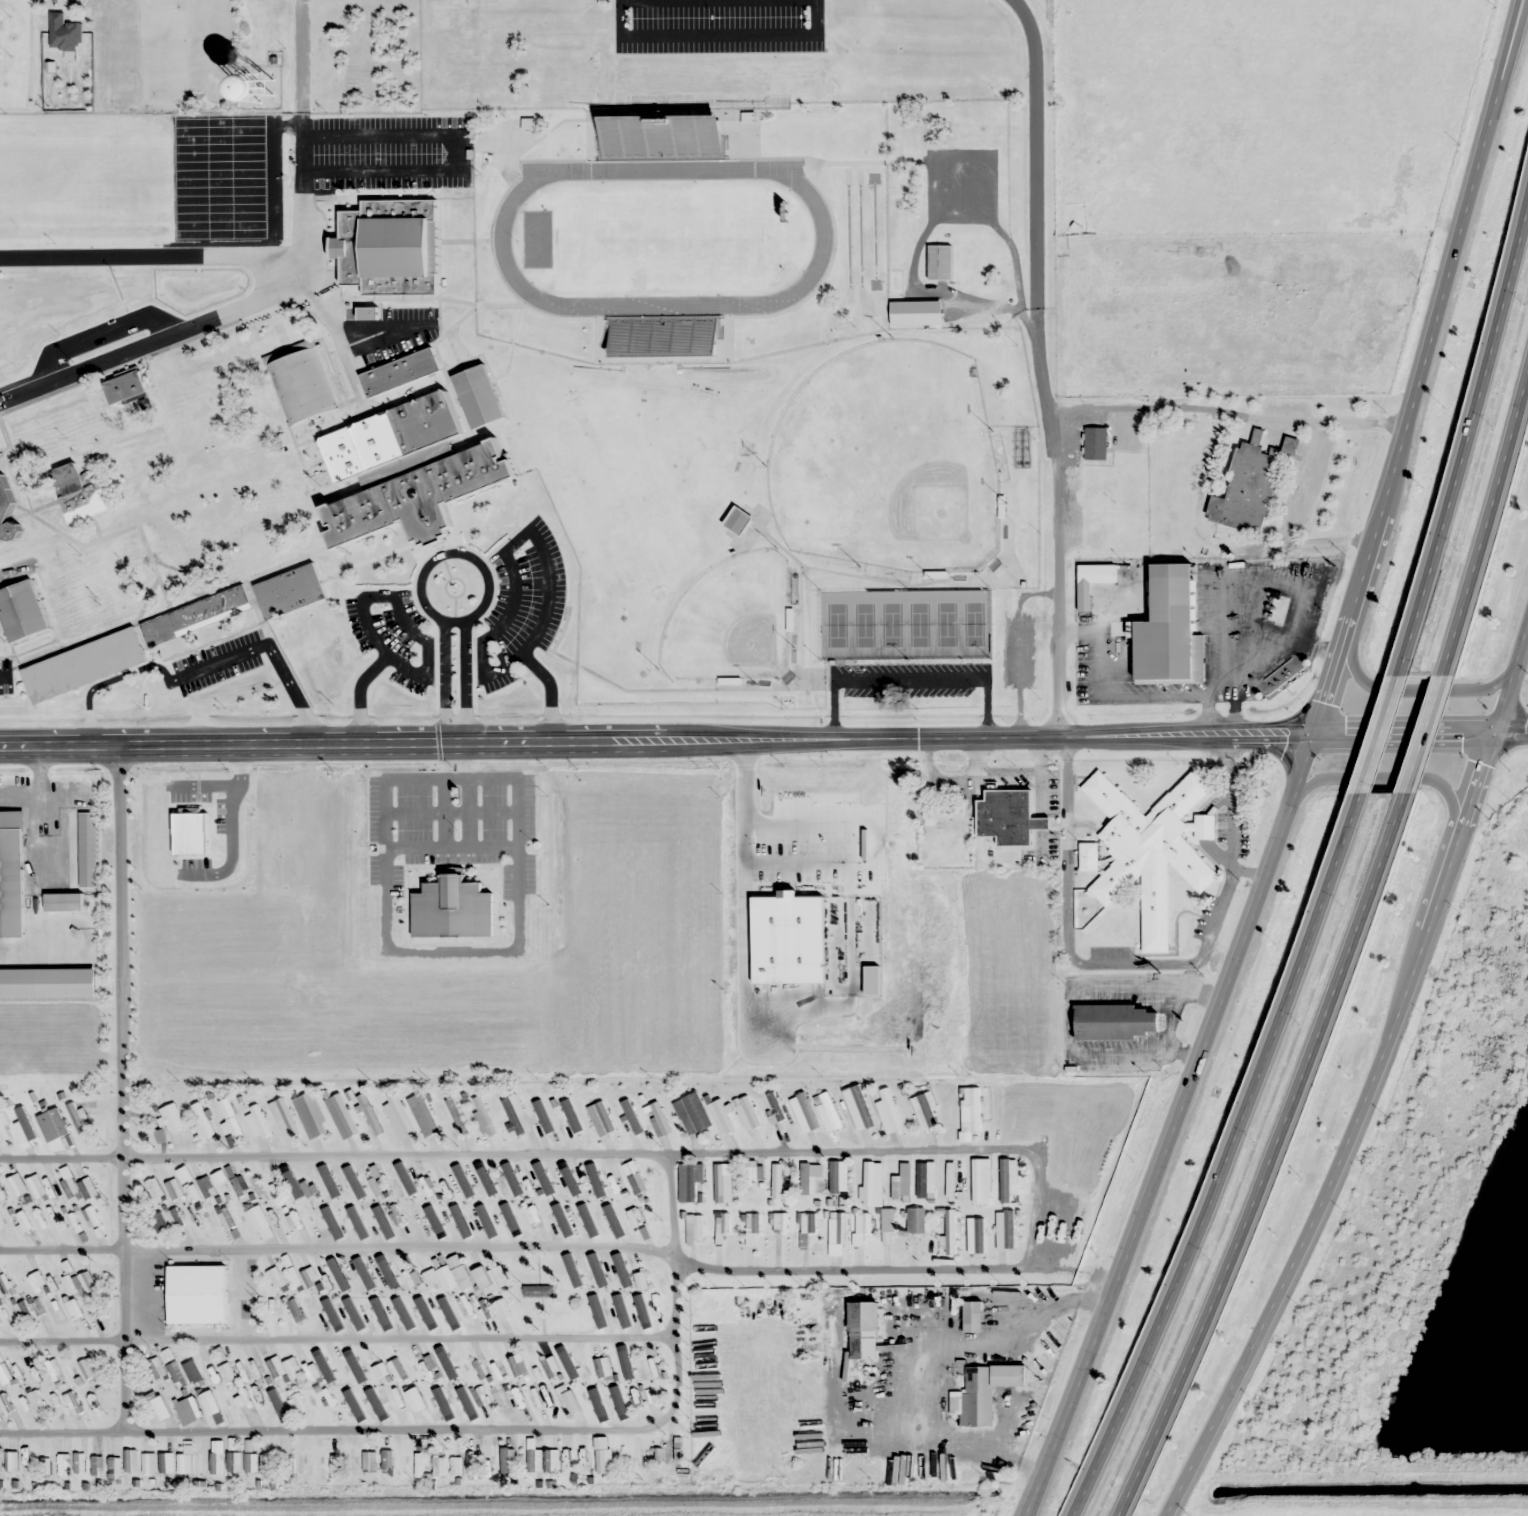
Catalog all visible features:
building: (64, 32)
road: (1503, 66)
building: (259, 87)
building: (619, 136)
track: (501, 239)
park: (662, 240)
building: (390, 248)
road: (277, 254)
building: (940, 262)
building: (895, 306)
road: (156, 336)
building: (652, 338)
building: (399, 372)
building: (124, 388)
building: (477, 396)
road: (1464, 434)
building: (1095, 443)
building: (235, 451)
building: (468, 471)
building: (1252, 483)
building: (80, 492)
building: (1095, 500)
building: (222, 512)
building: (6, 514)
building: (737, 520)
road: (1487, 521)
building: (1093, 540)
road: (1059, 574)
building: (1105, 574)
building: (1277, 609)
building: (21, 612)
building: (1172, 630)
building: (82, 665)
road: (1418, 686)
road: (1425, 732)
road: (1380, 733)
road: (1512, 734)
road: (747, 740)
road: (1299, 768)
road: (1389, 777)
building: (942, 811)
building: (1009, 818)
building: (1151, 849)
building: (1088, 856)
building: (11, 874)
building: (64, 902)
building: (452, 908)
building: (1116, 1022)
road: (116, 1035)
road: (1364, 1074)
building: (858, 1107)
building: (923, 1111)
building: (747, 1112)
building: (806, 1112)
building: (888, 1112)
building: (369, 1113)
building: (455, 1113)
building: (691, 1113)
building: (310, 1115)
building: (171, 1116)
building: (341, 1116)
building: (483, 1116)
building: (832, 1116)
building: (77, 1117)
building: (660, 1117)
building: (720, 1117)
building: (283, 1118)
building: (542, 1118)
building: (601, 1118)
building: (229, 1119)
building: (256, 1119)
building: (397, 1119)
building: (54, 1123)
building: (202, 1123)
building: (574, 1123)
building: (3, 1130)
road: (1226, 1158)
road: (1270, 1158)
building: (834, 1175)
building: (804, 1177)
building: (926, 1179)
building: (950, 1179)
building: (776, 1180)
building: (1008, 1180)
building: (689, 1181)
building: (234, 1182)
building: (901, 1182)
building: (981, 1182)
building: (254, 1183)
building: (868, 1183)
building: (410, 1184)
building: (17, 1185)
building: (494, 1185)
building: (722, 1185)
building: (2, 1186)
building: (36, 1186)
building: (206, 1186)
building: (428, 1186)
building: (462, 1186)
building: (70, 1187)
building: (87, 1187)
building: (154, 1188)
building: (275, 1188)
building: (174, 1190)
building: (192, 1191)
building: (378, 1212)
building: (39, 1216)
building: (90, 1216)
building: (484, 1216)
building: (635, 1216)
building: (448, 1217)
building: (174, 1218)
building: (226, 1218)
building: (432, 1218)
building: (294, 1219)
building: (915, 1219)
building: (888, 1220)
building: (21, 1221)
building: (265, 1221)
building: (158, 1222)
building: (752, 1222)
building: (780, 1222)
building: (807, 1222)
building: (862, 1222)
building: (695, 1223)
building: (720, 1228)
building: (837, 1228)
building: (1005, 1229)
building: (949, 1233)
building: (0, 1241)
building: (459, 1273)
building: (394, 1275)
building: (430, 1276)
building: (310, 1277)
building: (481, 1277)
building: (498, 1277)
building: (275, 1278)
building: (377, 1278)
building: (80, 1282)
building: (5, 1283)
building: (538, 1290)
building: (196, 1294)
building: (73, 1309)
building: (93, 1310)
building: (501, 1310)
road: (55, 1322)
road: (263, 1324)
building: (863, 1329)
building: (516, 1365)
building: (283, 1367)
building: (549, 1367)
building: (85, 1368)
building: (155, 1368)
building: (604, 1368)
building: (479, 1369)
building: (191, 1370)
building: (379, 1370)
building: (399, 1371)
building: (70, 1372)
building: (174, 1372)
building: (312, 1372)
building: (5, 1376)
building: (479, 1396)
building: (977, 1396)
building: (465, 1397)
building: (326, 1398)
building: (415, 1399)
building: (36, 1400)
building: (91, 1401)
building: (243, 1401)
building: (516, 1401)
building: (571, 1402)
building: (5, 1404)
building: (296, 1404)
building: (163, 1408)
road: (125, 1418)
road: (1063, 1421)
building: (26, 1455)
building: (602, 1456)
building: (12, 1460)
building: (131, 1460)
building: (472, 1460)
building: (507, 1460)
building: (534, 1460)
building: (551, 1460)
building: (233, 1461)
building: (369, 1461)
building: (79, 1462)
building: (212, 1462)
building: (251, 1462)
building: (97, 1463)
building: (266, 1463)
building: (63, 1464)
building: (184, 1464)
building: (421, 1464)
building: (287, 1465)
building: (455, 1465)
building: (336, 1466)
building: (438, 1466)
building: (44, 1467)
building: (114, 1468)
road: (1170, 1507)

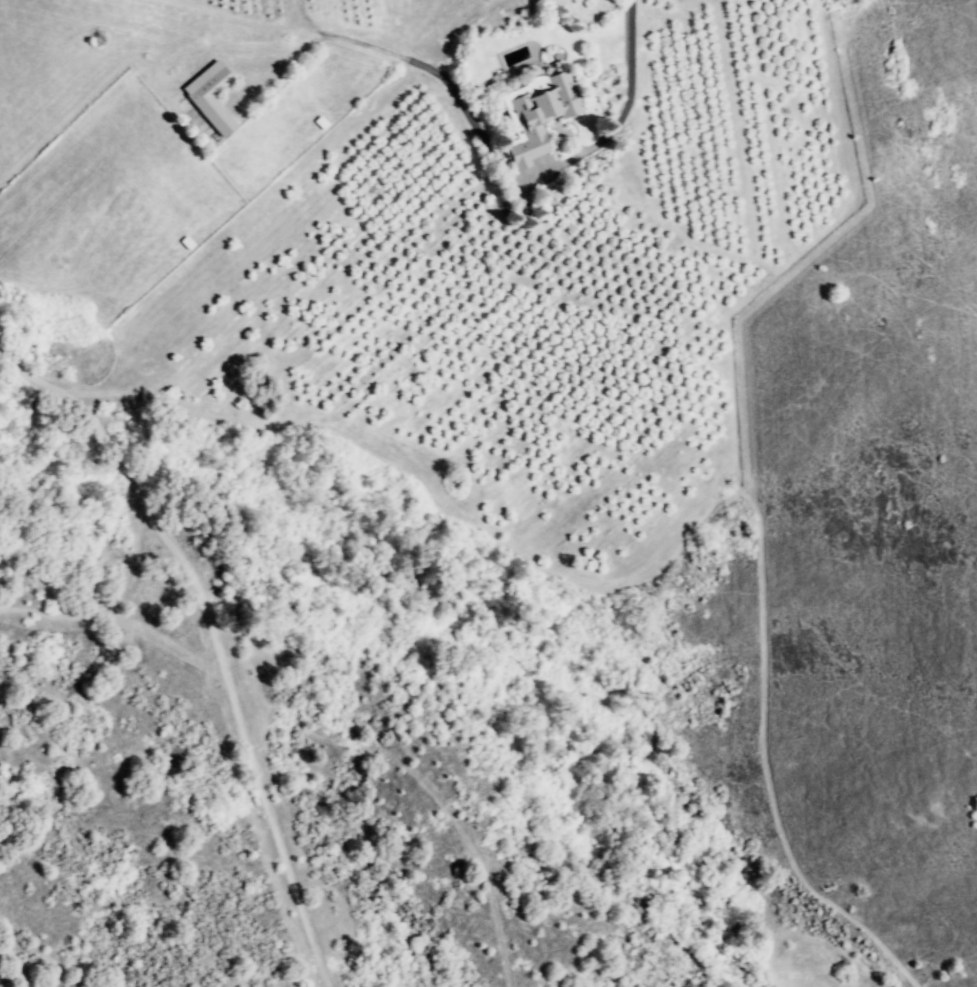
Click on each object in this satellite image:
road: (206, 10)
road: (409, 62)
building: (209, 97)
building: (535, 115)
road: (615, 121)
road: (216, 639)

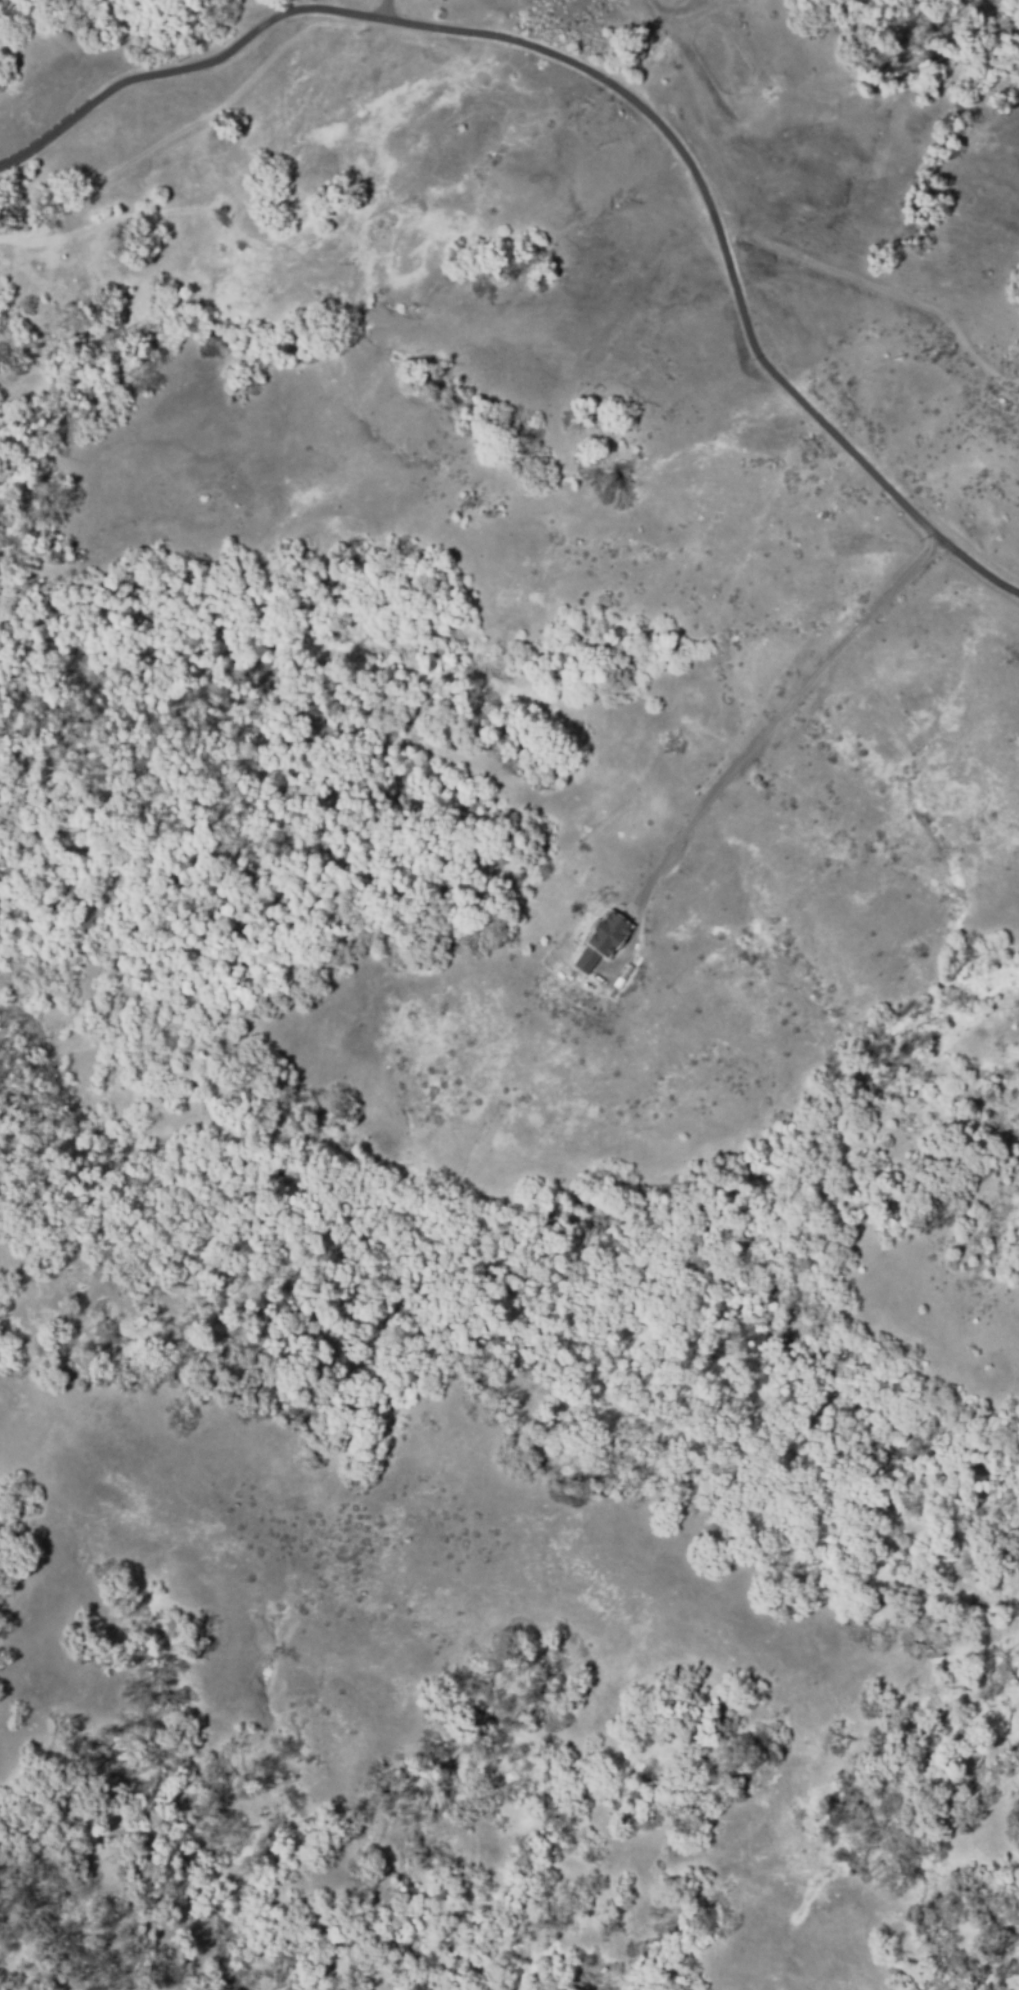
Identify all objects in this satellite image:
road: (381, 9)
road: (618, 78)
building: (23, 226)
road: (766, 739)
building: (754, 778)
building: (761, 784)
building: (601, 942)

• Request:
Check each line of the material for the word "this". Copy the ones that have it.

• Task answer:
Click on each object in this satellite image:
Identify all objects in this satellite image:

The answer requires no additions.